◆ Exercise objective ◆
Should a line in the entries below contain "DRIVER", return that line.

◆ Data shown ◆
'''

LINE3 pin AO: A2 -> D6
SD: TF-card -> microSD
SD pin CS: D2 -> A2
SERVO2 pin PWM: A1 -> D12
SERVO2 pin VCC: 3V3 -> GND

'''
'''

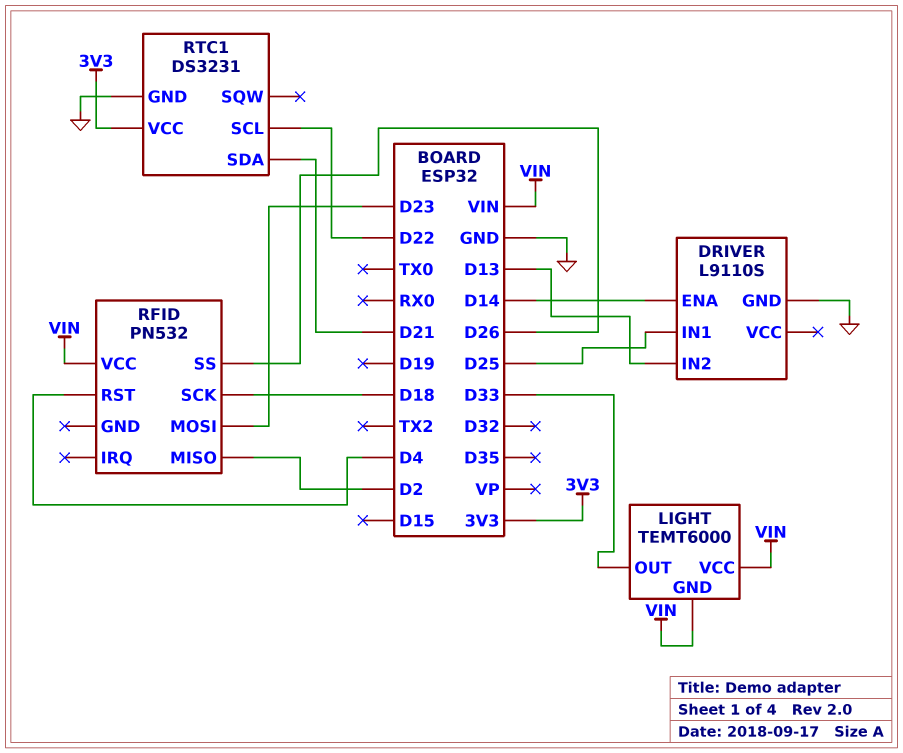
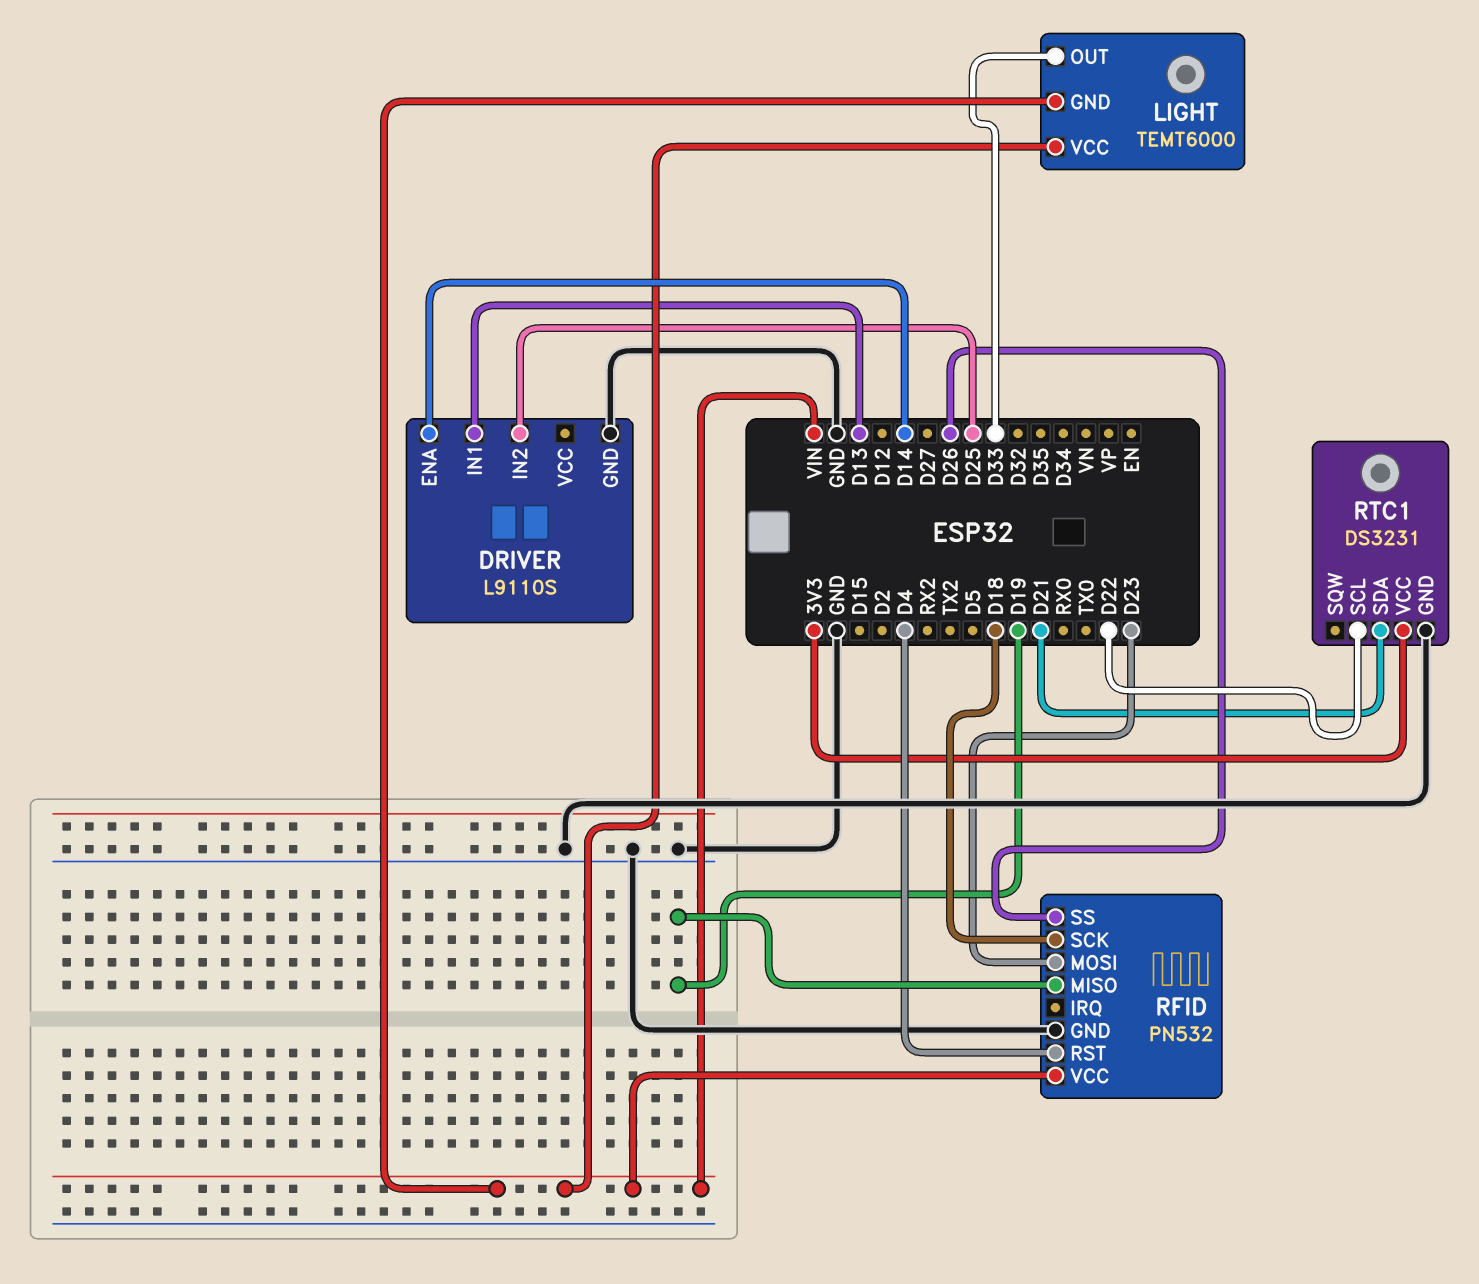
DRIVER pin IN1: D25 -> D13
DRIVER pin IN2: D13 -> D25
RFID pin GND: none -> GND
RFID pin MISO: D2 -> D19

'''

◆ Answer for this exercise ◆
DRIVER pin IN1: D25 -> D13
DRIVER pin IN2: D13 -> D25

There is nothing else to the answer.